■ Work to be completed
If a line appears in the data below, it must appear in your answer exactly as given.

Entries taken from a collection

----

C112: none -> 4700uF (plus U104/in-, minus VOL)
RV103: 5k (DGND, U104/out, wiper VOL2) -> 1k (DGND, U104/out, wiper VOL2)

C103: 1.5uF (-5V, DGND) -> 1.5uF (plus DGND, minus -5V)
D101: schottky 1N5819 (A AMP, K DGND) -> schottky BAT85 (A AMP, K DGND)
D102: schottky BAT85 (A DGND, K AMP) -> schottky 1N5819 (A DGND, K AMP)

----

■ Answer to this exercise
C112: none -> 4700uF (plus U104/in-, minus VOL)
RV103: 5k (DGND, U104/out, wiper VOL2) -> 1k (DGND, U104/out, wiper VOL2)

C103: 1.5uF (-5V, DGND) -> 1.5uF (plus DGND, minus -5V)
D101: schottky 1N5819 (A AMP, K DGND) -> schottky BAT85 (A AMP, K DGND)
D102: schottky BAT85 (A DGND, K AMP) -> schottky 1N5819 (A DGND, K AMP)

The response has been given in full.